(Scene change data)
◆ ◆ ◆ ◆ ◆ ◆ ◆
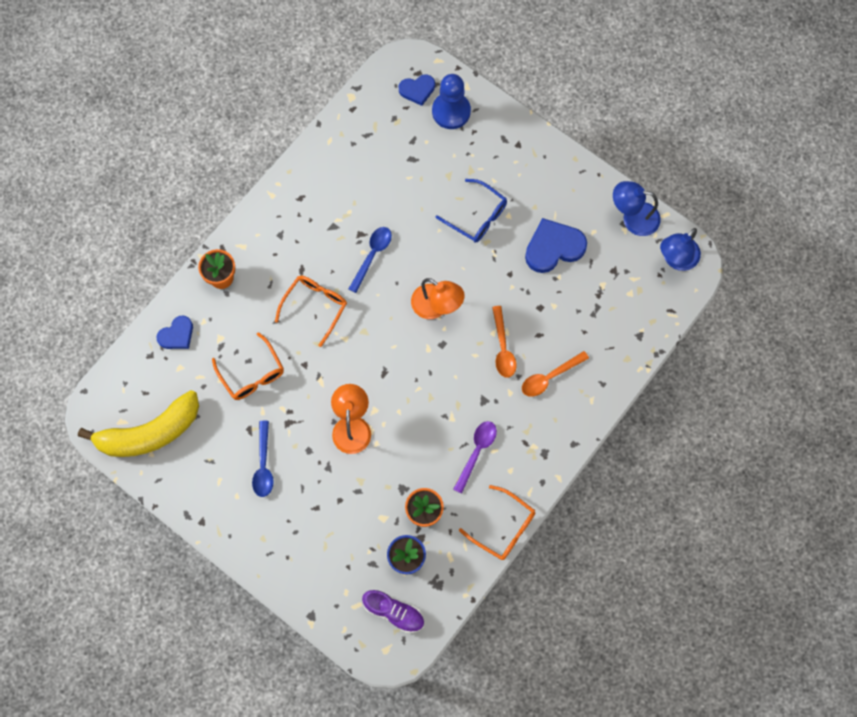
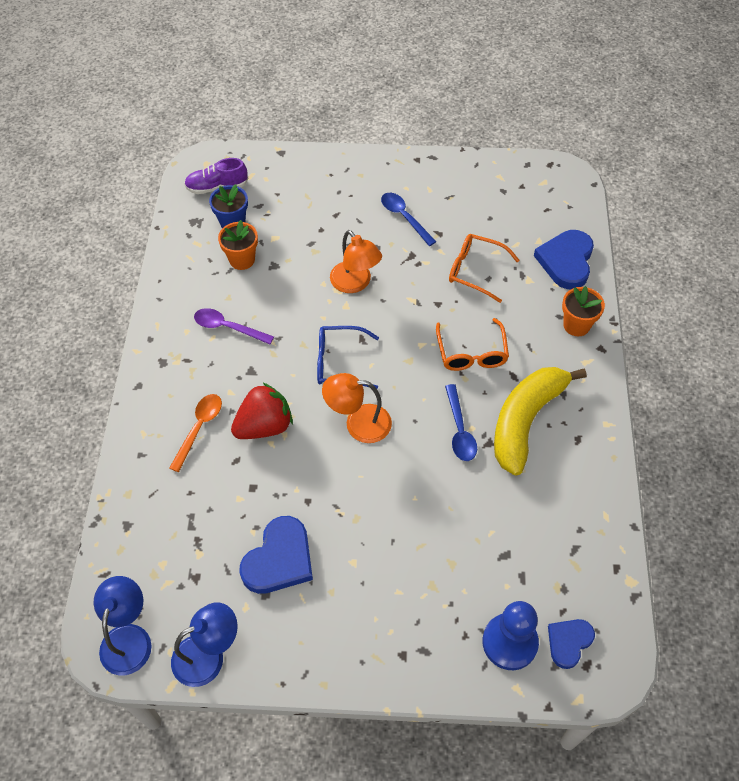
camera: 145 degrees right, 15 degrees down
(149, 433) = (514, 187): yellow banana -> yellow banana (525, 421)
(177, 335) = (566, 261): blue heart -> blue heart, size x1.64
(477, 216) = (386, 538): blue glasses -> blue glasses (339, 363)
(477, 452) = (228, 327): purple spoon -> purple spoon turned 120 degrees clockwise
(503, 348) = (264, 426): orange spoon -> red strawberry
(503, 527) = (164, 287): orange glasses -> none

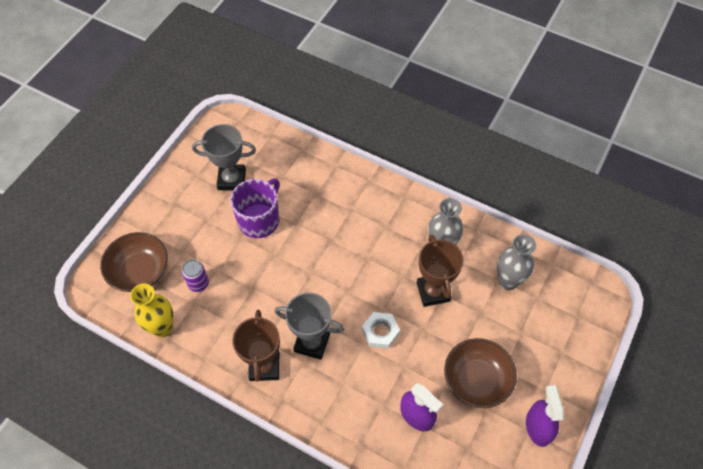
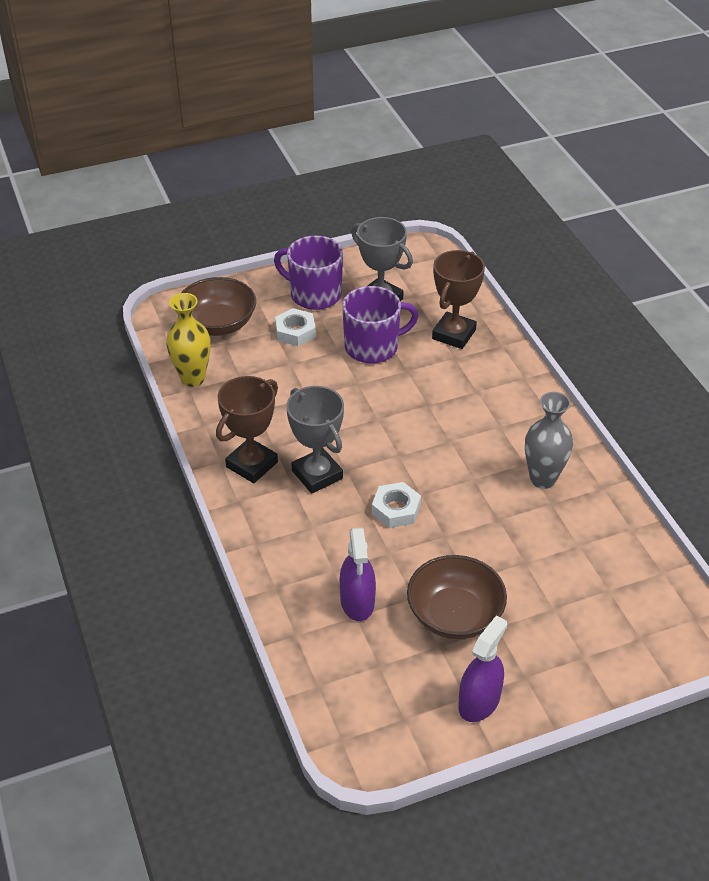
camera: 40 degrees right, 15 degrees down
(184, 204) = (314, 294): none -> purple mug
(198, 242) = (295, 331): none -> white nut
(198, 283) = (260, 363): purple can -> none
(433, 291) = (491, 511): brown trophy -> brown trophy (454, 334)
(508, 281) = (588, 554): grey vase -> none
◆ ◆ ◆ ◆ ◆ ◆ ◆
■ Work order: Print the data word for word and omit the pictures.

■ Solution to this task:
camera: 145 degrees right, 15 degrees down
(149, 433) = (514, 187): yellow banana -> yellow banana (525, 421)
(177, 335) = (566, 261): blue heart -> blue heart, size x1.64
(477, 216) = (386, 538): blue glasses -> blue glasses (339, 363)
(477, 452) = (228, 327): purple spoon -> purple spoon turned 120 degrees clockwise
(503, 348) = (264, 426): orange spoon -> red strawberry
(503, 527) = (164, 287): orange glasses -> none

camera: 40 degrees right, 15 degrees down
(184, 204) = (314, 294): none -> purple mug
(198, 242) = (295, 331): none -> white nut
(198, 283) = (260, 363): purple can -> none
(433, 291) = (491, 511): brown trophy -> brown trophy (454, 334)
(508, 281) = (588, 554): grey vase -> none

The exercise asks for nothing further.